> [What is needed]
Wherever a picture appears in the listing, leave it out, and copy the rest exactly.

** Extracted records follows **

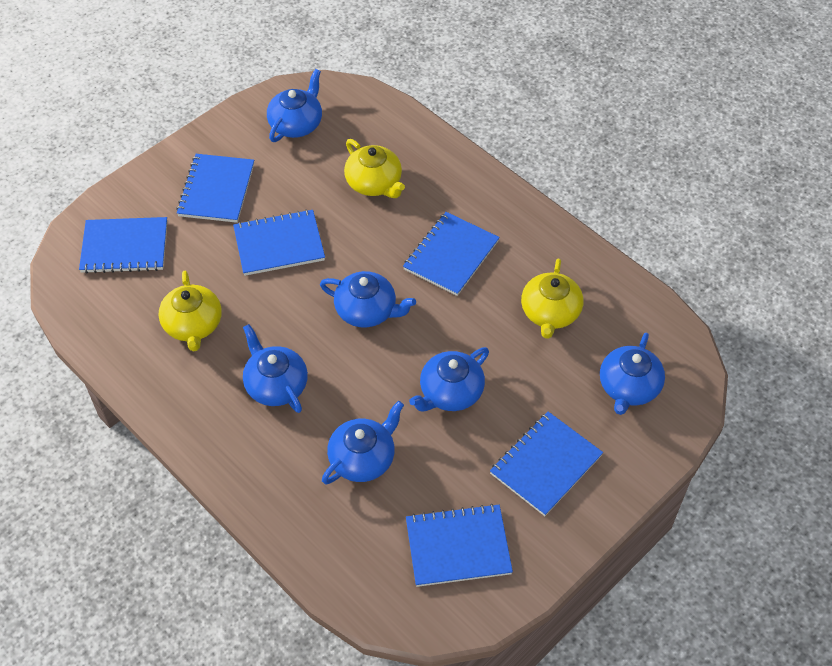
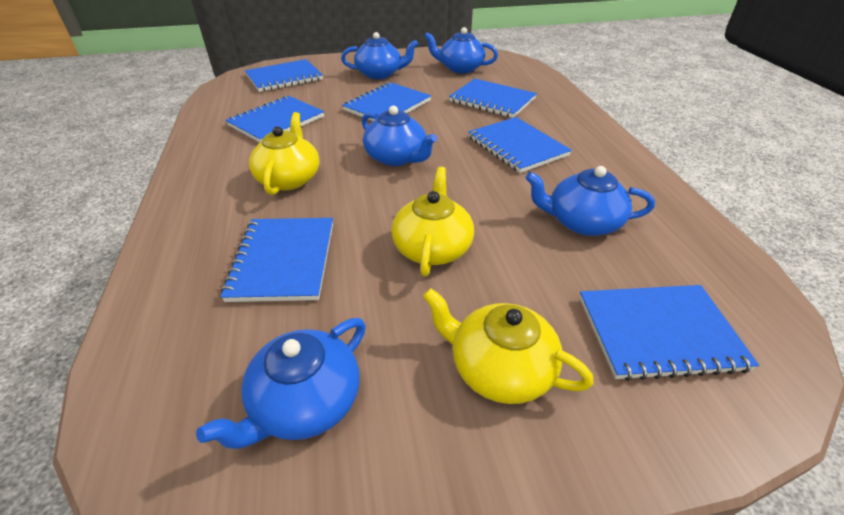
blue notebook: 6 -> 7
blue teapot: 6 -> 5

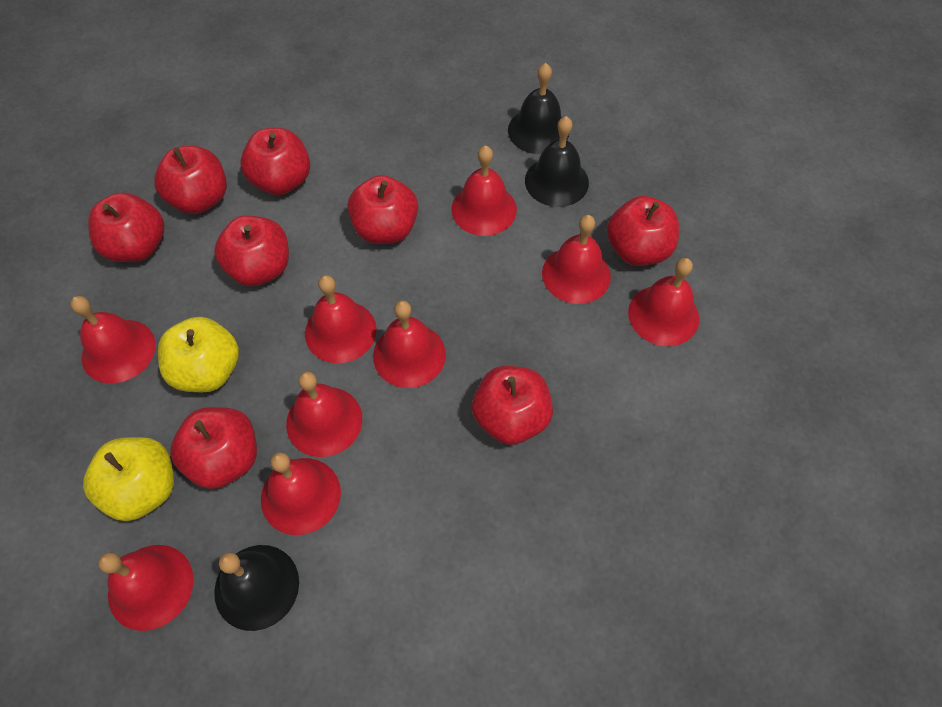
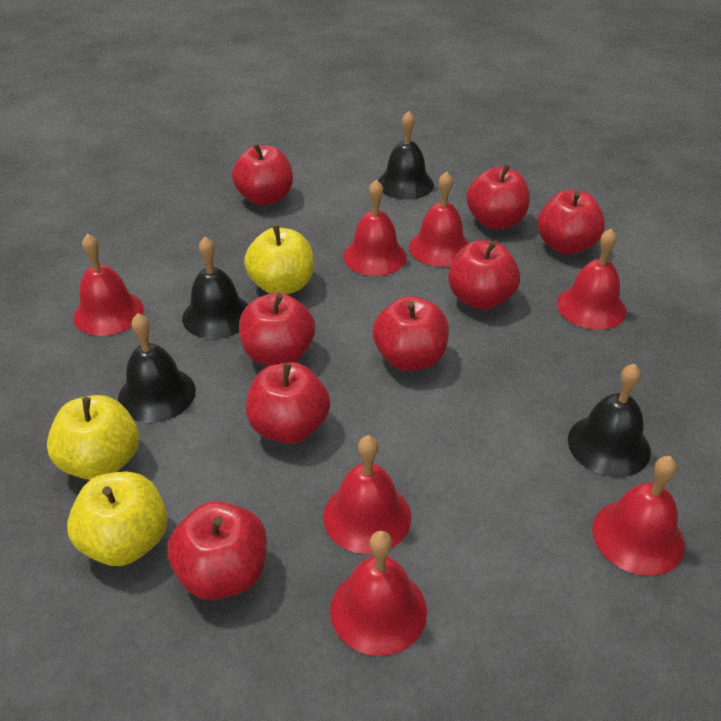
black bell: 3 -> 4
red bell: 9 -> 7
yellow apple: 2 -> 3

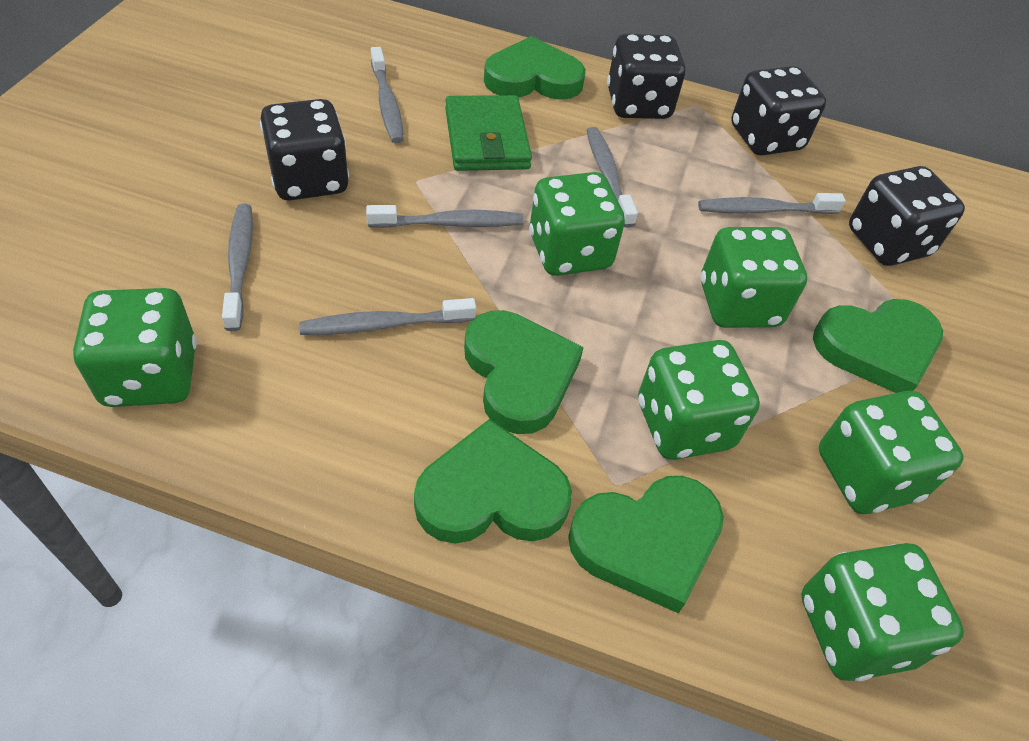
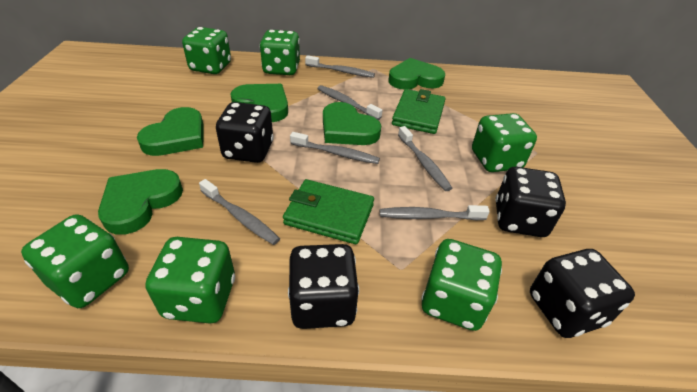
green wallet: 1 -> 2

** End of Extracted records **

> [Exercise solution]
blue notebook: 6 -> 7
blue teapot: 6 -> 5

black bell: 3 -> 4
red bell: 9 -> 7
yellow apple: 2 -> 3

green wallet: 1 -> 2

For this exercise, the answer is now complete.